Exercise prompt: Print the line that contains "D3: schottky BAT54 (A GND, K U1/PA0) -> none" and every line that follows it in the data below, ending with the final line; include nothing else.
----- Data provided
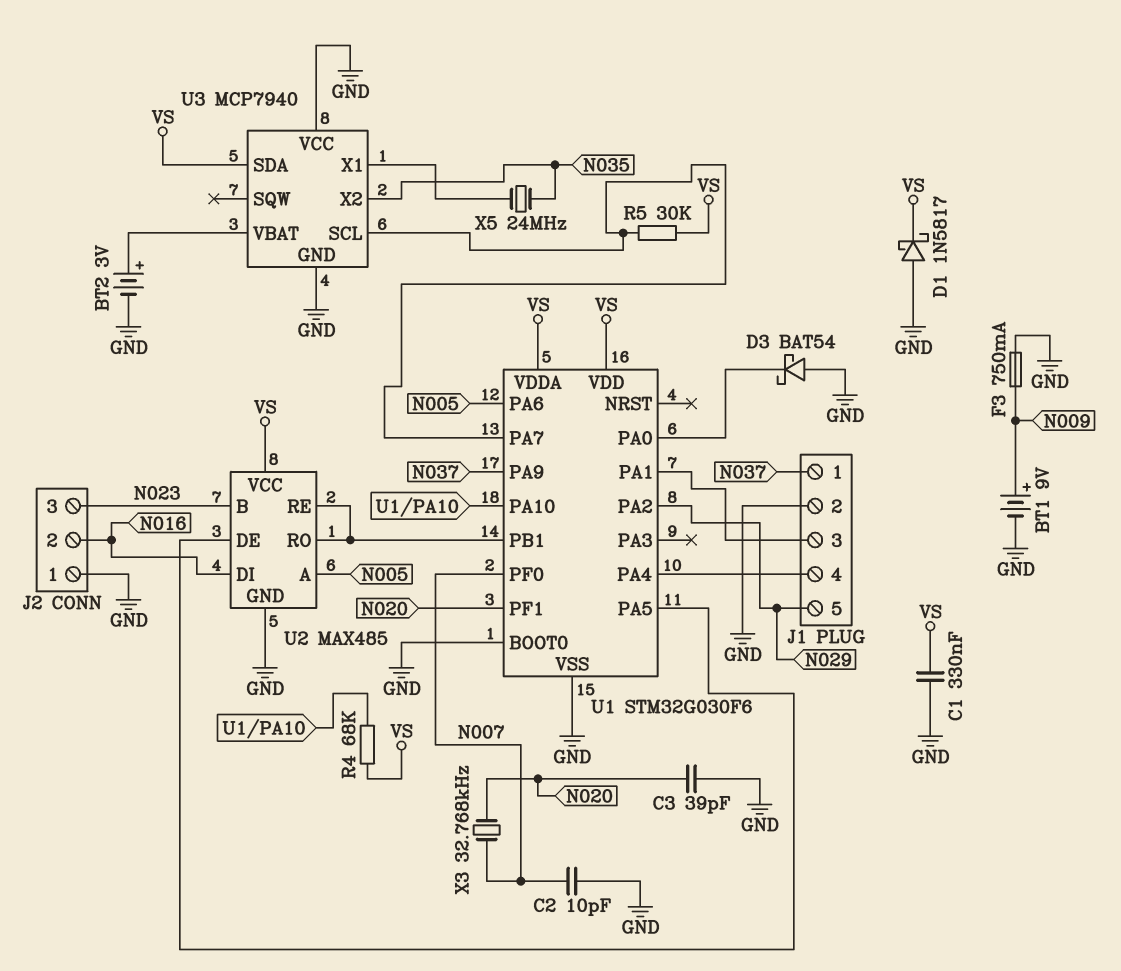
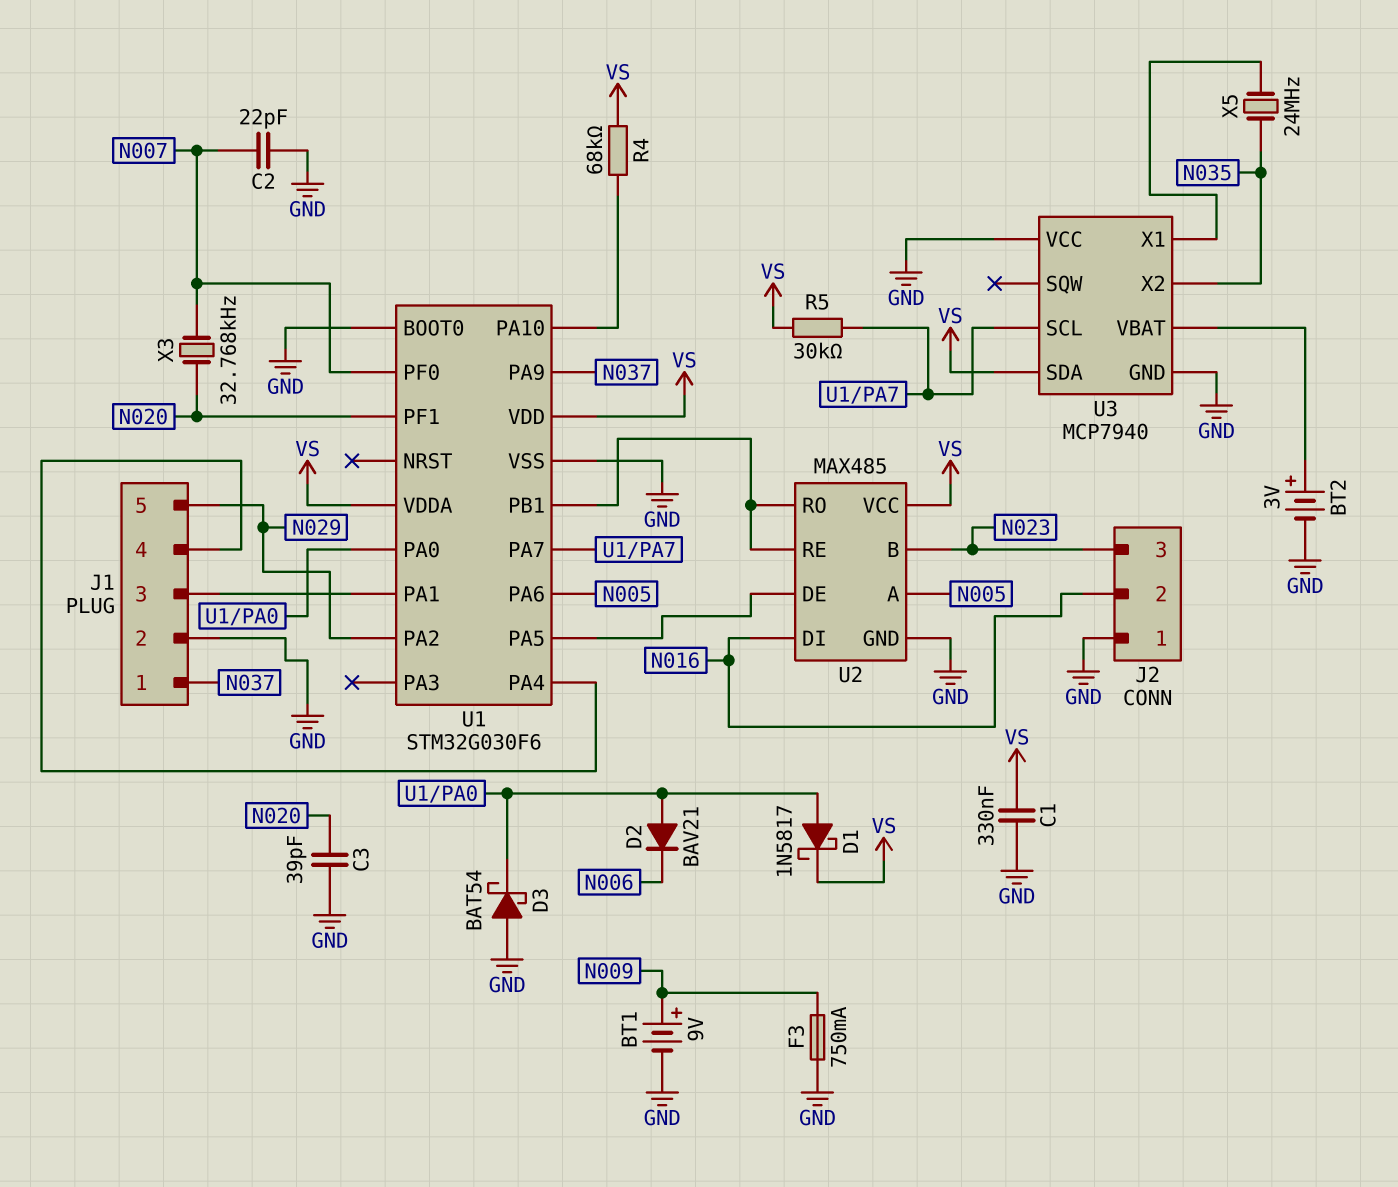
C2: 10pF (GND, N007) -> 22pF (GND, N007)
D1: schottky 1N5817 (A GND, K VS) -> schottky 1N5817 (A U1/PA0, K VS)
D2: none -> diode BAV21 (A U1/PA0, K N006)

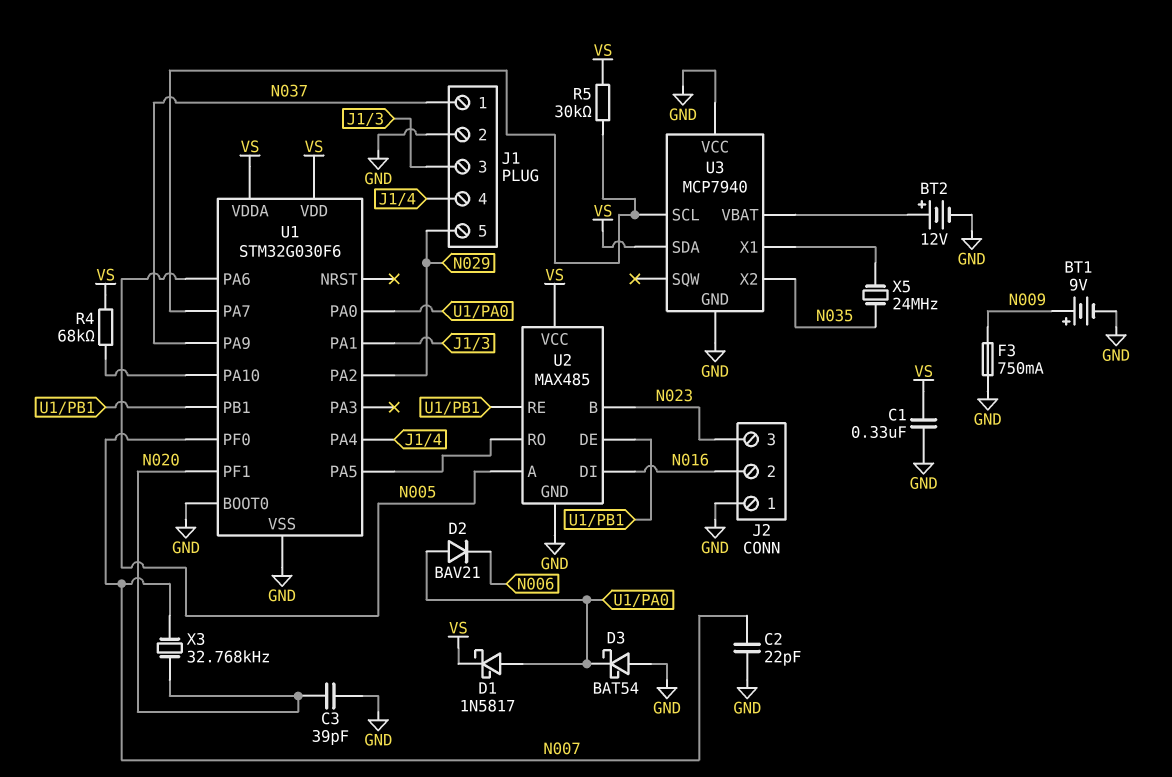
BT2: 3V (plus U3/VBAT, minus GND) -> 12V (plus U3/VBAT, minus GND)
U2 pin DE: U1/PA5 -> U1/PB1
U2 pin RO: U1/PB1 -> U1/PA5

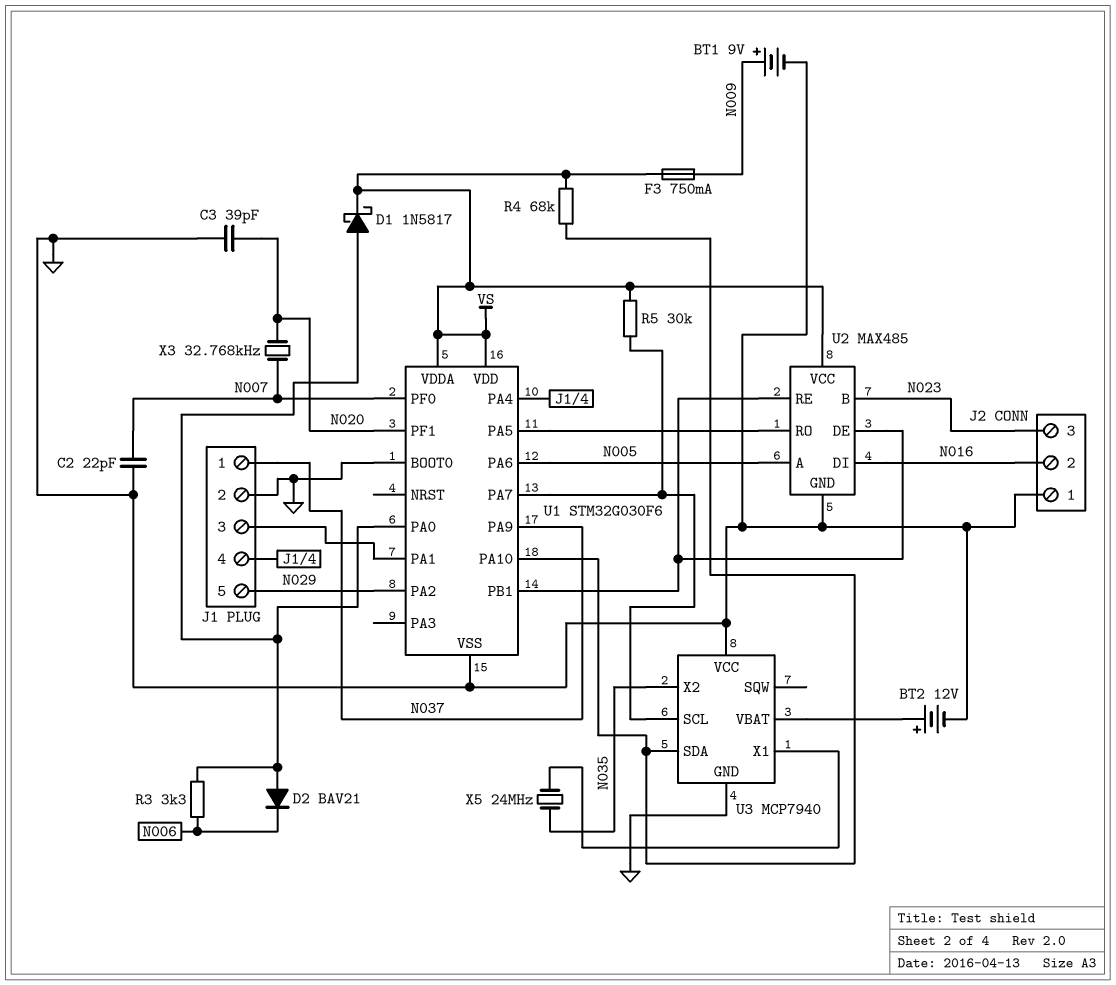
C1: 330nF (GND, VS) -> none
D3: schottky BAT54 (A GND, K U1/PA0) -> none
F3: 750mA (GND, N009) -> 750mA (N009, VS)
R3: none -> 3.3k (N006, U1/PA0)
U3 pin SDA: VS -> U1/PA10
----------
Your response:
D3: schottky BAT54 (A GND, K U1/PA0) -> none
F3: 750mA (GND, N009) -> 750mA (N009, VS)
R3: none -> 3.3k (N006, U1/PA0)
U3 pin SDA: VS -> U1/PA10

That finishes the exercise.